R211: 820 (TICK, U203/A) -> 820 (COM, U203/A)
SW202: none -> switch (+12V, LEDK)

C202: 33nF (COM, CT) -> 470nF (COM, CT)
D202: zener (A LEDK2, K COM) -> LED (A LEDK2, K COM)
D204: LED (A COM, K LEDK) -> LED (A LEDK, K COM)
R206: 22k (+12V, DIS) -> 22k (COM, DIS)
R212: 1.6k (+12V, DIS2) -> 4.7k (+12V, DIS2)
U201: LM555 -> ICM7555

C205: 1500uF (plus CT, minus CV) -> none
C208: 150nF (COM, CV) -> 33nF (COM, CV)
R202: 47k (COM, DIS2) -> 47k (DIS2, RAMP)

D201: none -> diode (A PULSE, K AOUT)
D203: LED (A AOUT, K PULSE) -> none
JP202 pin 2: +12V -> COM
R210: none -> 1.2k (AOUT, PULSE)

※ ※ ※

EXERCISE REQUIREMENTS: For the string "AOUT", show each line of the listing where it appears.

TASK ANSWER:
D201: none -> diode (A PULSE, K AOUT)
D203: LED (A AOUT, K PULSE) -> none
R210: none -> 1.2k (AOUT, PULSE)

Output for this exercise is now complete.